ACTIVITY => Only text is carried over. Reproduce the entries below exactly.

DATA LISTING =>
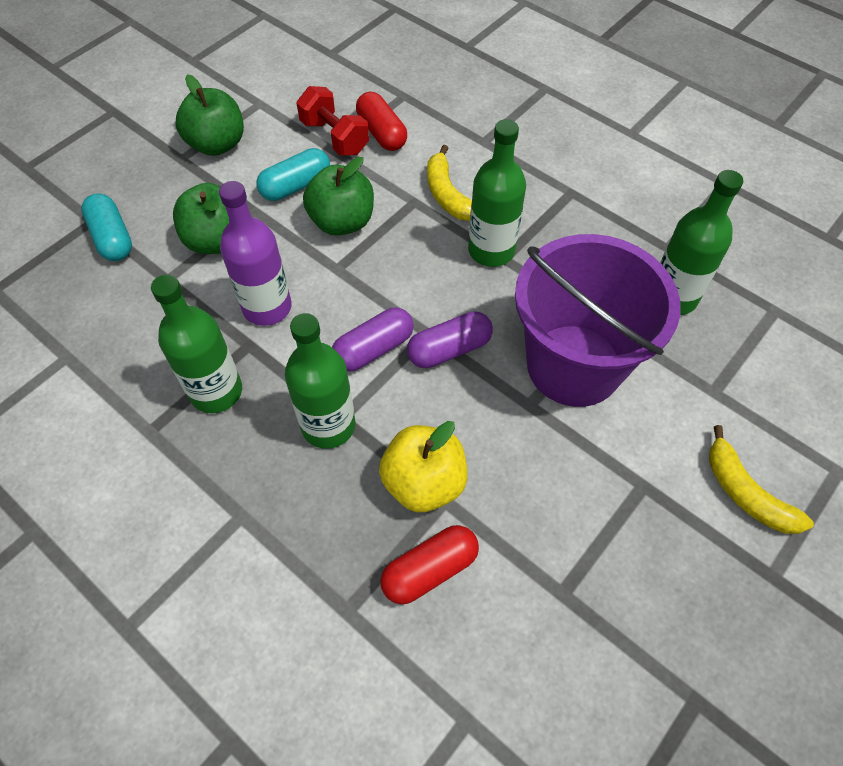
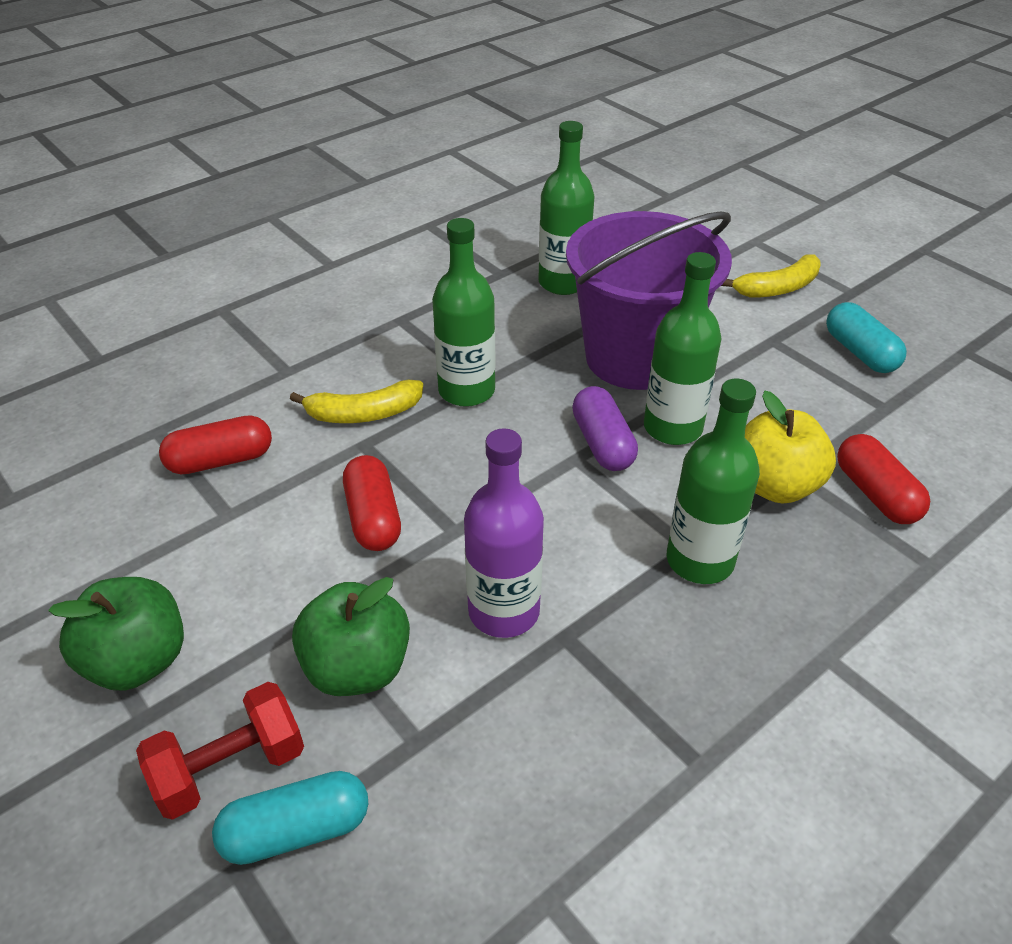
camera: 80 degrees left, 15 degrees down
(216, 391) = (640, 678): green bottle -> green bottle (672, 428)
(296, 186) = (282, 563): turquoise capsule -> turquoise capsule (860, 352)
(334, 137) = (202, 511): red dumbbell -> red dumbbell (230, 768)
(342, 222) = (373, 517): green apple -> red capsule
(373, 349) = (592, 508): purple capsule -> none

REPLY =>
camera: 80 degrees left, 15 degrees down
(216, 391) = (640, 678): green bottle -> green bottle (672, 428)
(296, 186) = (282, 563): turquoise capsule -> turquoise capsule (860, 352)
(334, 137) = (202, 511): red dumbbell -> red dumbbell (230, 768)
(342, 222) = (373, 517): green apple -> red capsule
(373, 349) = (592, 508): purple capsule -> none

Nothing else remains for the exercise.